## Work task
Below are some records. Return exactly the lines from the one with "brown calculator: 1 -> 0" to the one with "turquoise key: 0 -> 3", and nothing else.

## Extracted records
=== Begin Enclosure ===

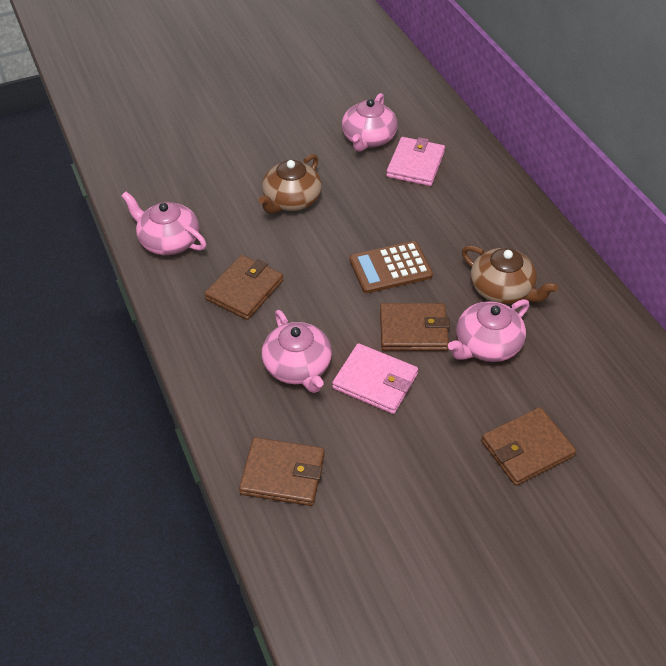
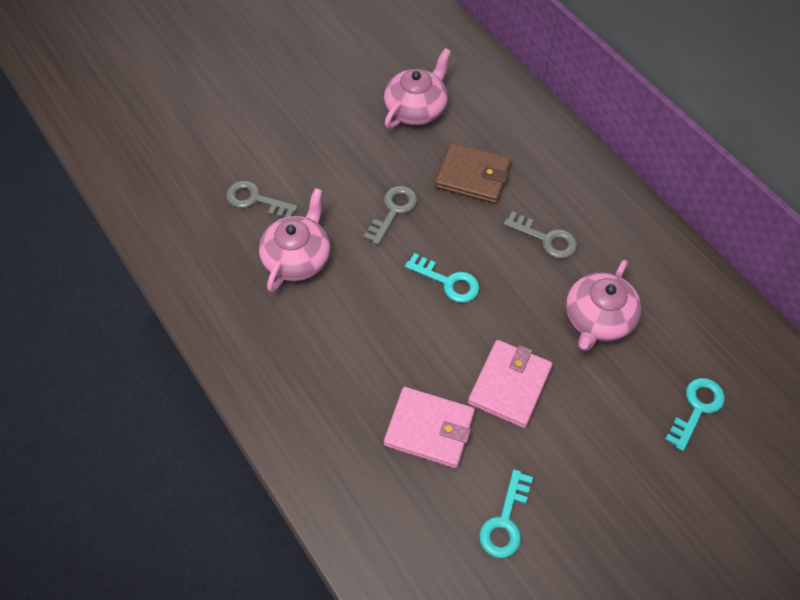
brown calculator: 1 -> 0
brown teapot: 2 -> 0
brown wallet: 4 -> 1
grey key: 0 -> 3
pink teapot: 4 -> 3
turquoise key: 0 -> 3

=== End Enclosure ===
=== Begin Enclosure ===

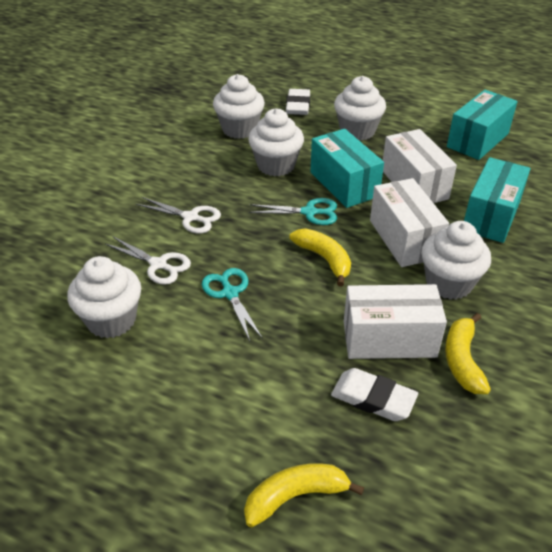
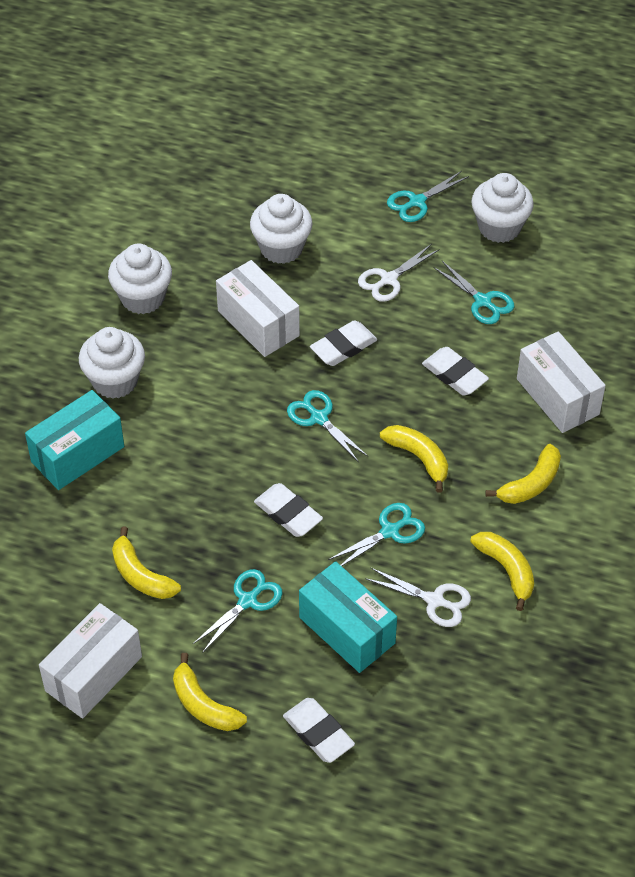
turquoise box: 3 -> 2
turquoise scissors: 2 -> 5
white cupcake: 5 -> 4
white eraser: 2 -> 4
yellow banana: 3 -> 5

=== End Enclosure ===

## Result
brown calculator: 1 -> 0
brown teapot: 2 -> 0
brown wallet: 4 -> 1
grey key: 0 -> 3
pink teapot: 4 -> 3
turquoise key: 0 -> 3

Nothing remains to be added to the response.